§ **Provided data**:

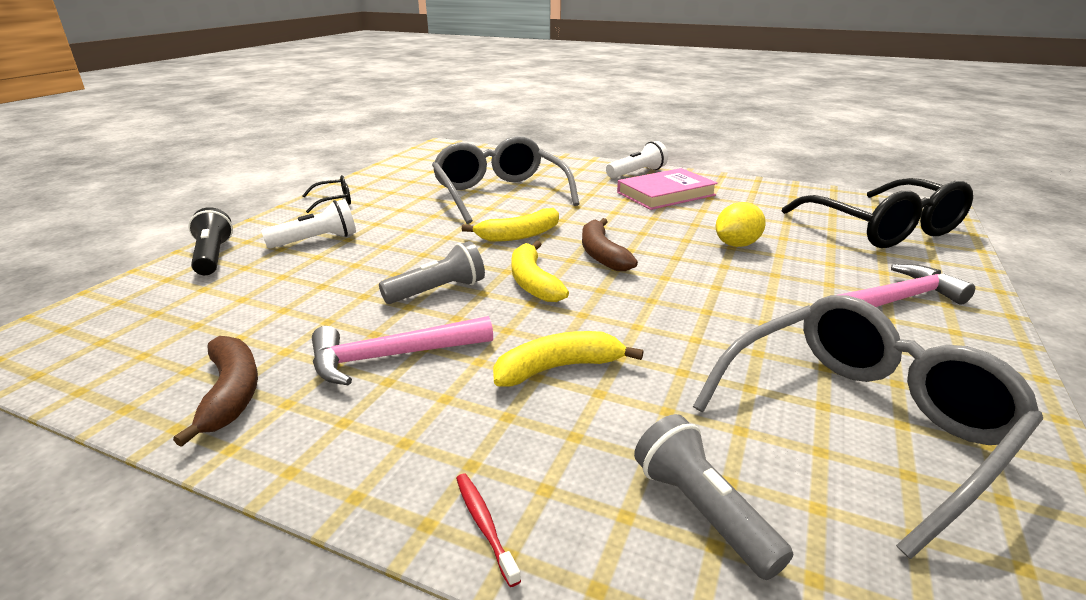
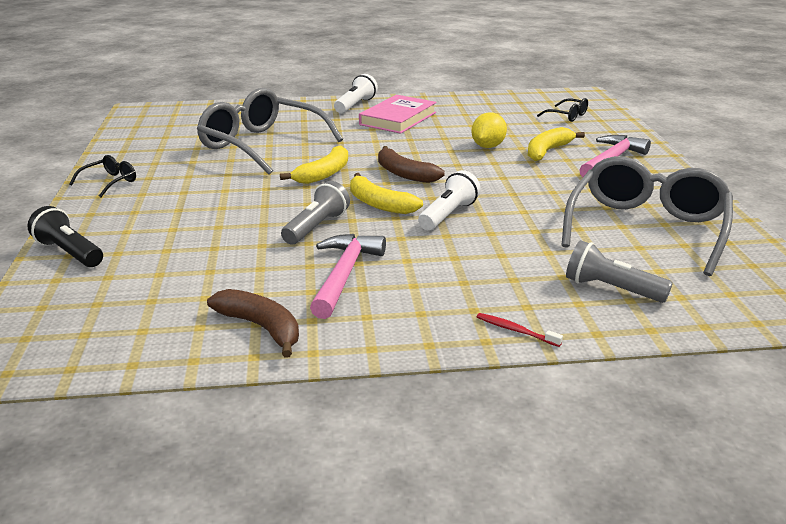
camera: 30 degrees left, 0 degrees up
(316, 240) = (150, 217): white flashlight -> white flashlight (448, 215)
(391, 357) = (344, 274): pink hammer -> pink hammer turned 150 degrees clockwise
(558, 368) = (462, 249): yellow banana -> yellow banana (547, 151)
(883, 229) = (567, 116): black glasses -> black glasses, size x0.42

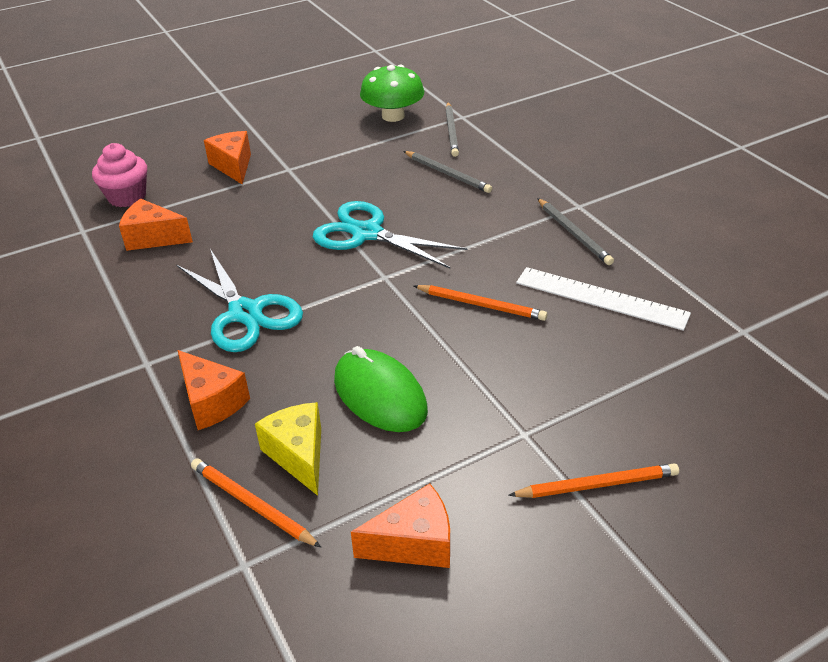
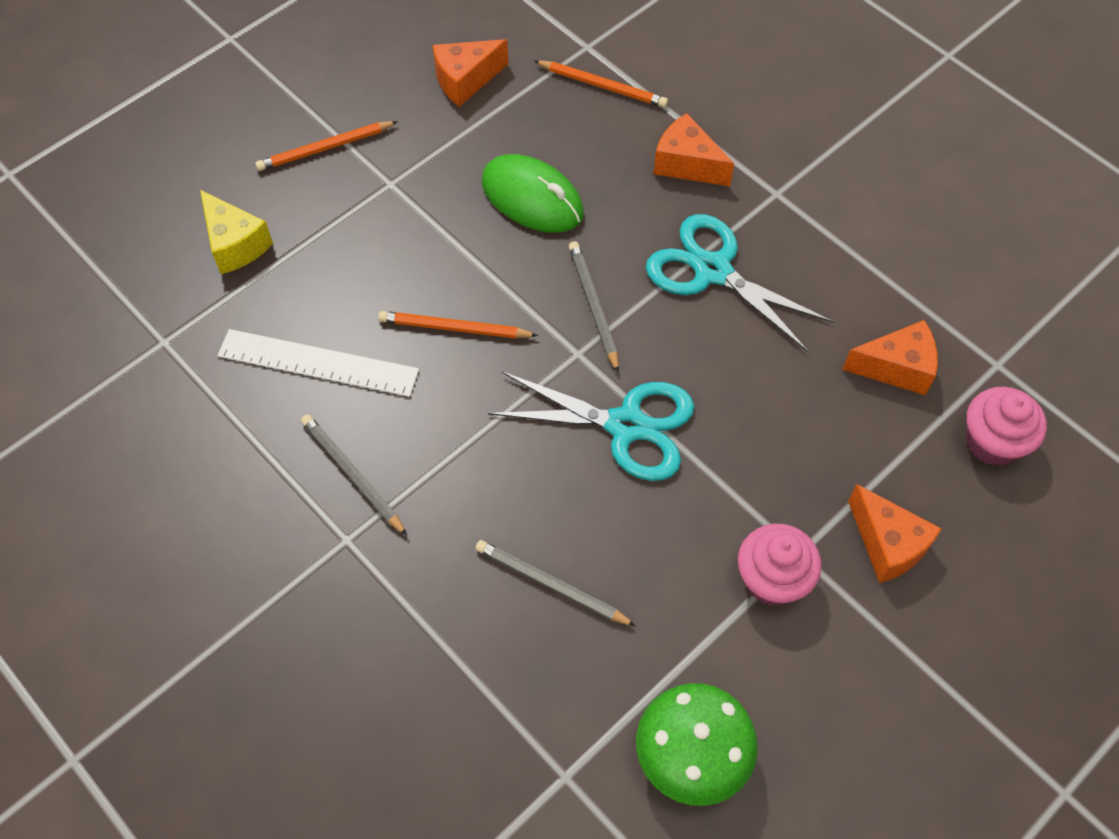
camera: 165 degrees right, 20 degrees up
(298, 455) = (583, 130): yellow cheese -> yellow cheese (235, 244)
(312, 161) = (772, 579): none -> pink cupcake
(451, 131) = (573, 718): grey pencil -> grey pencil (593, 306)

§ **Task description**:
The entries above need to be transcribed word for word, and the pictures stay out.

§ **Solution for this problem**:
camera: 30 degrees left, 0 degrees up
(316, 240) = (150, 217): white flashlight -> white flashlight (448, 215)
(391, 357) = (344, 274): pink hammer -> pink hammer turned 150 degrees clockwise
(558, 368) = (462, 249): yellow banana -> yellow banana (547, 151)
(883, 229) = (567, 116): black glasses -> black glasses, size x0.42

camera: 165 degrees right, 20 degrees up
(298, 455) = (583, 130): yellow cheese -> yellow cheese (235, 244)
(312, 161) = (772, 579): none -> pink cupcake
(451, 131) = (573, 718): grey pencil -> grey pencil (593, 306)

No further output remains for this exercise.